» **GIVEN TASK**
Render every line of the items below as a Markdown table with two columns, Row and Line. Number the rows and skip any blank lines.
----- PROVIDED RECORDS -----
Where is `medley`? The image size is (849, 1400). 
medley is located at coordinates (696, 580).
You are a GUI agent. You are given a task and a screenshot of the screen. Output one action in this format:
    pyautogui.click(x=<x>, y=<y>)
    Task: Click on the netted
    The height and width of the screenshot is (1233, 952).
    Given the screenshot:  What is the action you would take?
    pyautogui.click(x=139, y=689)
-----
» **FINISHED ANSWER**
| Row | Line |
|---|---|
| 1 | Where is `medley`? The image size is (849, 1400).  |
| 2 | medley is located at coordinates (696, 580). |
| 3 | You are a GUI agent. You are given a task and a screenshot of the screen. Output one action in this format: |
| 4 |     pyautogui.click(x=<x>, y=<y>) |
| 5 |     Task: Click on the netted |
| 6 |     The height and width of the screenshot is (1233, 952). |
| 7 |     Given the screenshot:  What is the action you would take? |
| 8 |     pyautogui.click(x=139, y=689) |